Data records:
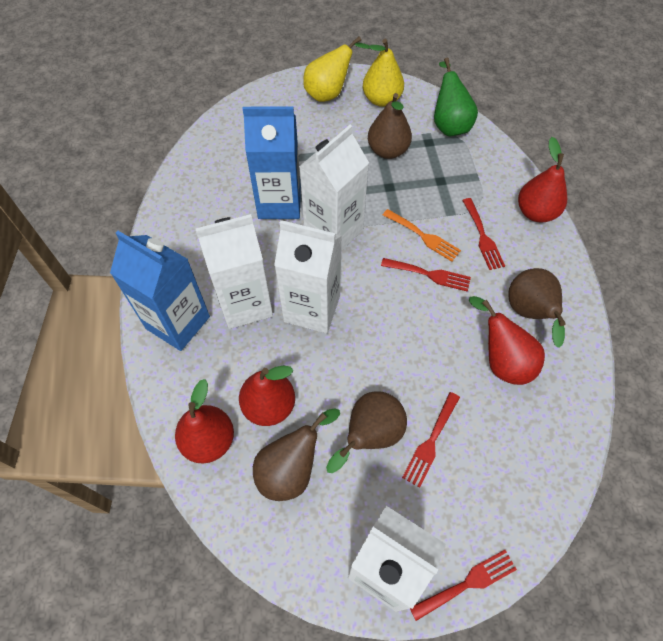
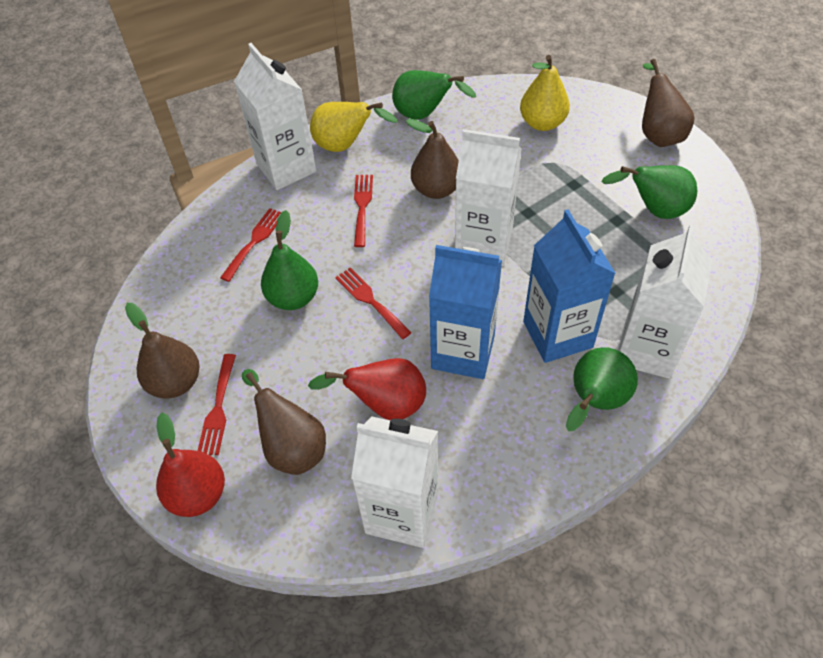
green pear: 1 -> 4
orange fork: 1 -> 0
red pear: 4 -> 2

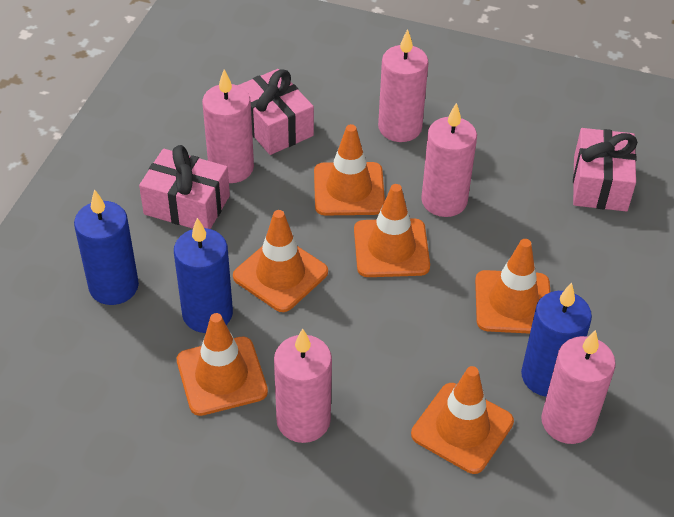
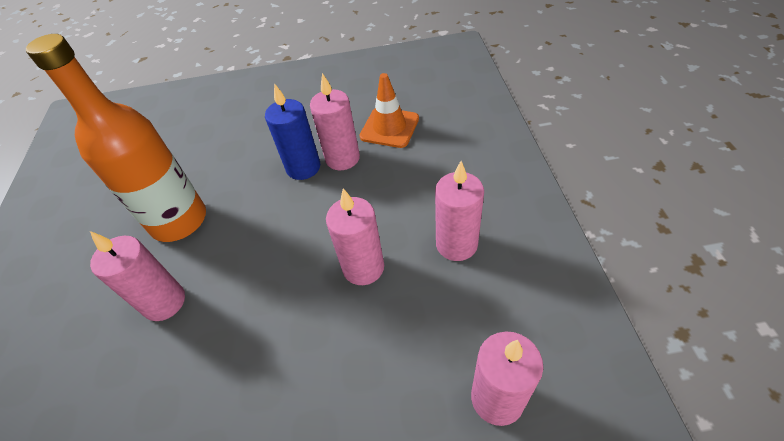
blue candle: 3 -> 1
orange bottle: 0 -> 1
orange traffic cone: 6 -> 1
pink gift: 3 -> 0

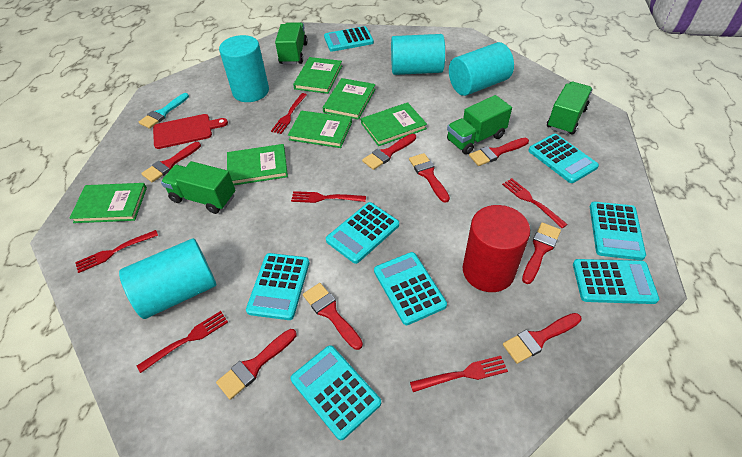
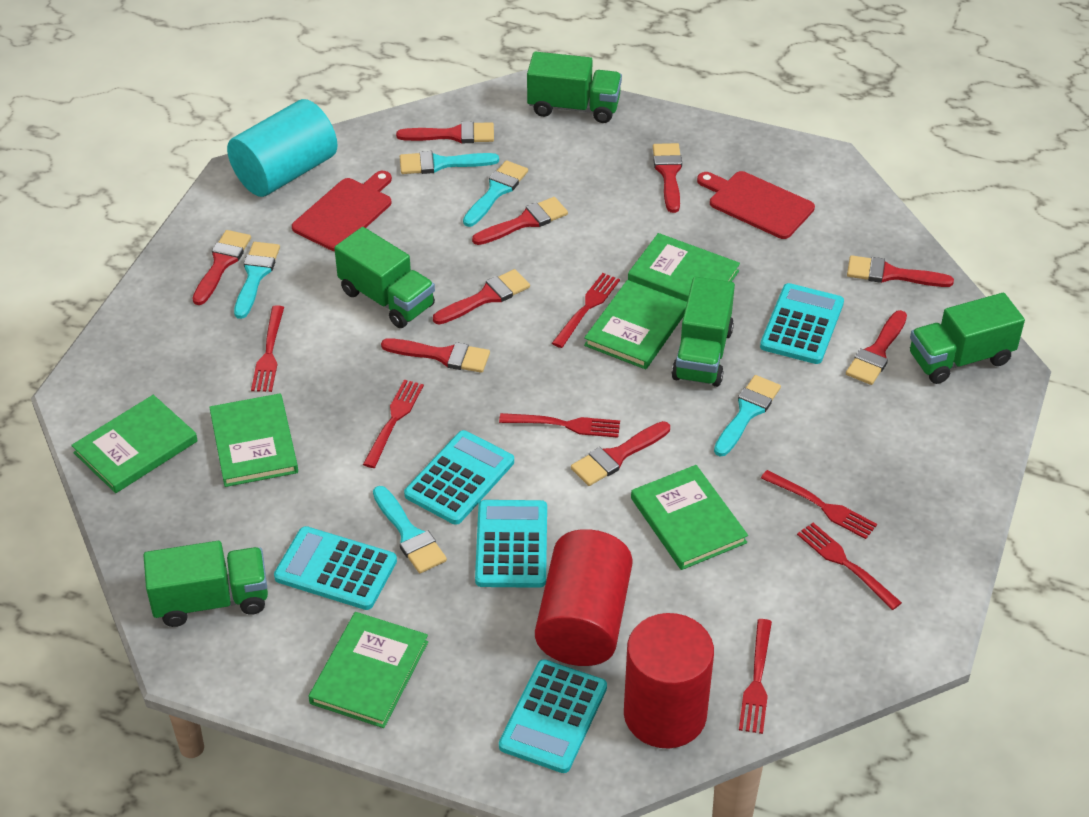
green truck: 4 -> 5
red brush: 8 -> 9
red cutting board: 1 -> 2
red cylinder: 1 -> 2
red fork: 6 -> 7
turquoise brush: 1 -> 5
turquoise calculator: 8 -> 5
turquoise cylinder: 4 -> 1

Task objective: For the material above, repeat each line exactly and leave out the pictures.

Exercise response:
green pear: 1 -> 4
orange fork: 1 -> 0
red pear: 4 -> 2

blue candle: 3 -> 1
orange bottle: 0 -> 1
orange traffic cone: 6 -> 1
pink gift: 3 -> 0

green truck: 4 -> 5
red brush: 8 -> 9
red cutting board: 1 -> 2
red cylinder: 1 -> 2
red fork: 6 -> 7
turquoise brush: 1 -> 5
turquoise calculator: 8 -> 5
turquoise cylinder: 4 -> 1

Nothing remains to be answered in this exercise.